Data for this task:

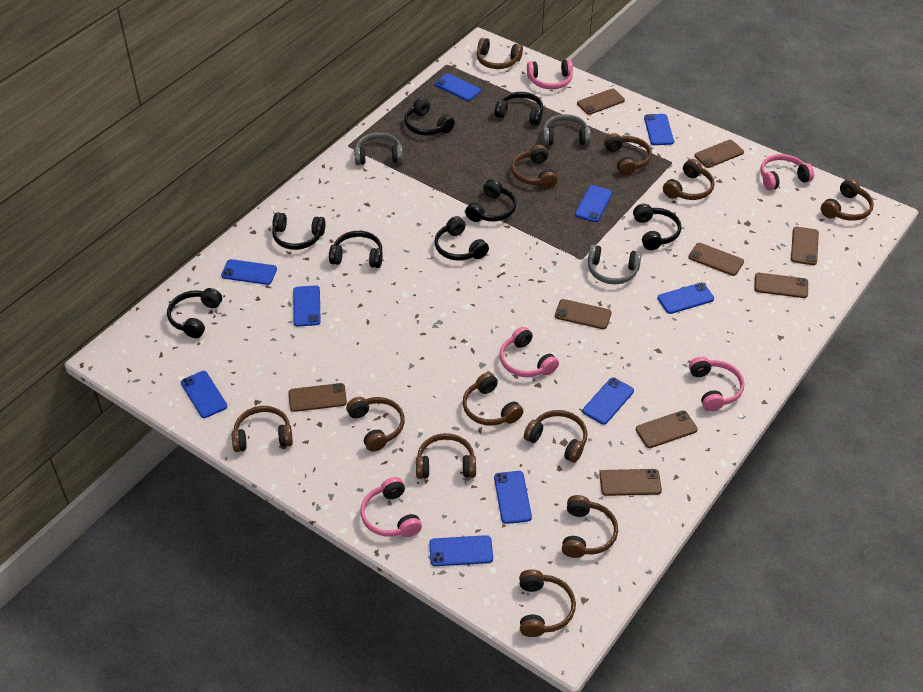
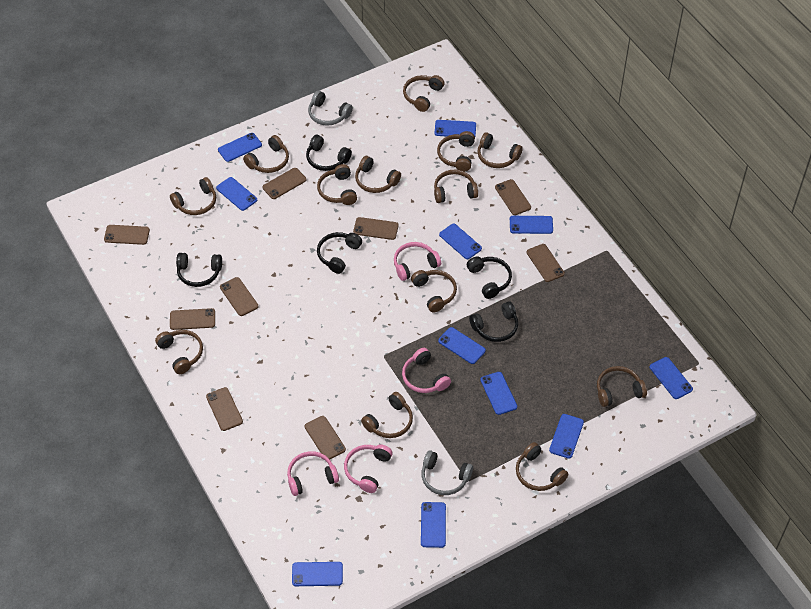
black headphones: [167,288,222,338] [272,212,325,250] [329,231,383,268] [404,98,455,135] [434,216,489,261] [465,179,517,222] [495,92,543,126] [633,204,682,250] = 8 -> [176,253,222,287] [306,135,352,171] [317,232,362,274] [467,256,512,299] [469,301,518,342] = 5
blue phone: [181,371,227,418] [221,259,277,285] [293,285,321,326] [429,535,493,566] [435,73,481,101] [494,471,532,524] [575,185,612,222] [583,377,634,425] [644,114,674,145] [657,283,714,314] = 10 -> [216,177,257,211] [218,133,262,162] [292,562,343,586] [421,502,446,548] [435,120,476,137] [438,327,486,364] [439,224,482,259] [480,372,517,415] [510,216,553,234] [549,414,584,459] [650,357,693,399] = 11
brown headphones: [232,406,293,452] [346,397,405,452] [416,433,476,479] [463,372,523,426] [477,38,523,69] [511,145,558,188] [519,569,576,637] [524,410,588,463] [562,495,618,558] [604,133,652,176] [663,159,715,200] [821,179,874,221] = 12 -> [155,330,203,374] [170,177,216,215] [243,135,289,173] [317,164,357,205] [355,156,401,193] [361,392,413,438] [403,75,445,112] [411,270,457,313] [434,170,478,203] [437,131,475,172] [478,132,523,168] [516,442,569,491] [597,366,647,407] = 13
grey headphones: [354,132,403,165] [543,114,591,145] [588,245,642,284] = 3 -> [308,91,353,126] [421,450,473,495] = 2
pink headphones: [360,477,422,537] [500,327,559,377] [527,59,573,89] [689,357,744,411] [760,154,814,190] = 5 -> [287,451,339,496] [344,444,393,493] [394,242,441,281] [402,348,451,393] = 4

Work task: Return every line of the listing that has the word "headphones" in it.

Reply to the task:
black headphones: [167,288,222,338] [272,212,325,250] [329,231,383,268] [404,98,455,135] [434,216,489,261] [465,179,517,222] [495,92,543,126] [633,204,682,250] = 8 -> [176,253,222,287] [306,135,352,171] [317,232,362,274] [467,256,512,299] [469,301,518,342] = 5
brown headphones: [232,406,293,452] [346,397,405,452] [416,433,476,479] [463,372,523,426] [477,38,523,69] [511,145,558,188] [519,569,576,637] [524,410,588,463] [562,495,618,558] [604,133,652,176] [663,159,715,200] [821,179,874,221] = 12 -> [155,330,203,374] [170,177,216,215] [243,135,289,173] [317,164,357,205] [355,156,401,193] [361,392,413,438] [403,75,445,112] [411,270,457,313] [434,170,478,203] [437,131,475,172] [478,132,523,168] [516,442,569,491] [597,366,647,407] = 13
grey headphones: [354,132,403,165] [543,114,591,145] [588,245,642,284] = 3 -> [308,91,353,126] [421,450,473,495] = 2
pink headphones: [360,477,422,537] [500,327,559,377] [527,59,573,89] [689,357,744,411] [760,154,814,190] = 5 -> [287,451,339,496] [344,444,393,493] [394,242,441,281] [402,348,451,393] = 4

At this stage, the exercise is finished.